BRIEF.
For the word "flashlight", return each line of the data in which it occurs.

**** DATA FOR THIS TASK ****

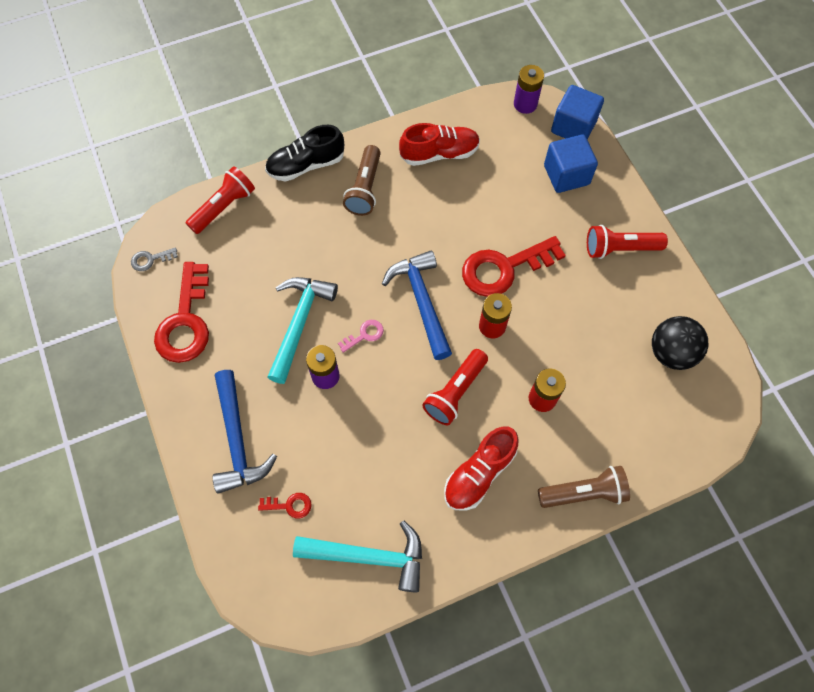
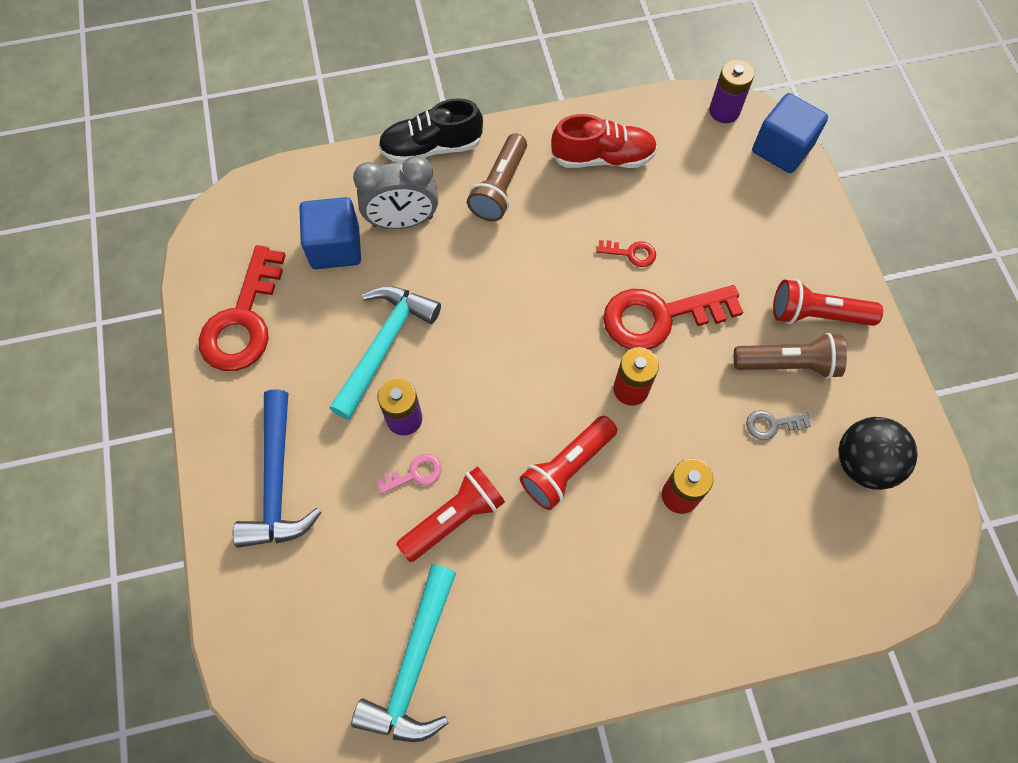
camera: 10 degrees right, 0 degrees up
(150, 259) = (216, 236): grey key -> grey key (772, 424)
(224, 207) = (319, 185): red flashlight -> red flashlight (454, 518)
(289, 505) = (326, 579): red key -> red key (631, 253)
(294, 225) = (402, 221): none -> grey clock
(364, 335) = (464, 374): pink key -> pink key (415, 474)
(368, 556) = (414, 665): turquoise hammer -> turquoise hammer turned 90 degrees clockwise
(421, 302) = (545, 343): blue hammer -> none
(479, 473) = (579, 581): red shoe -> none
(566, 175) = (762, 209): blue cube -> blue cube (335, 247)
(584, 493) = (714, 631): brown flashlight -> brown flashlight (788, 364)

****

SOLUTION FOR THIS PROBLEM.
(224, 207) = (319, 185): red flashlight -> red flashlight (454, 518)
(584, 493) = (714, 631): brown flashlight -> brown flashlight (788, 364)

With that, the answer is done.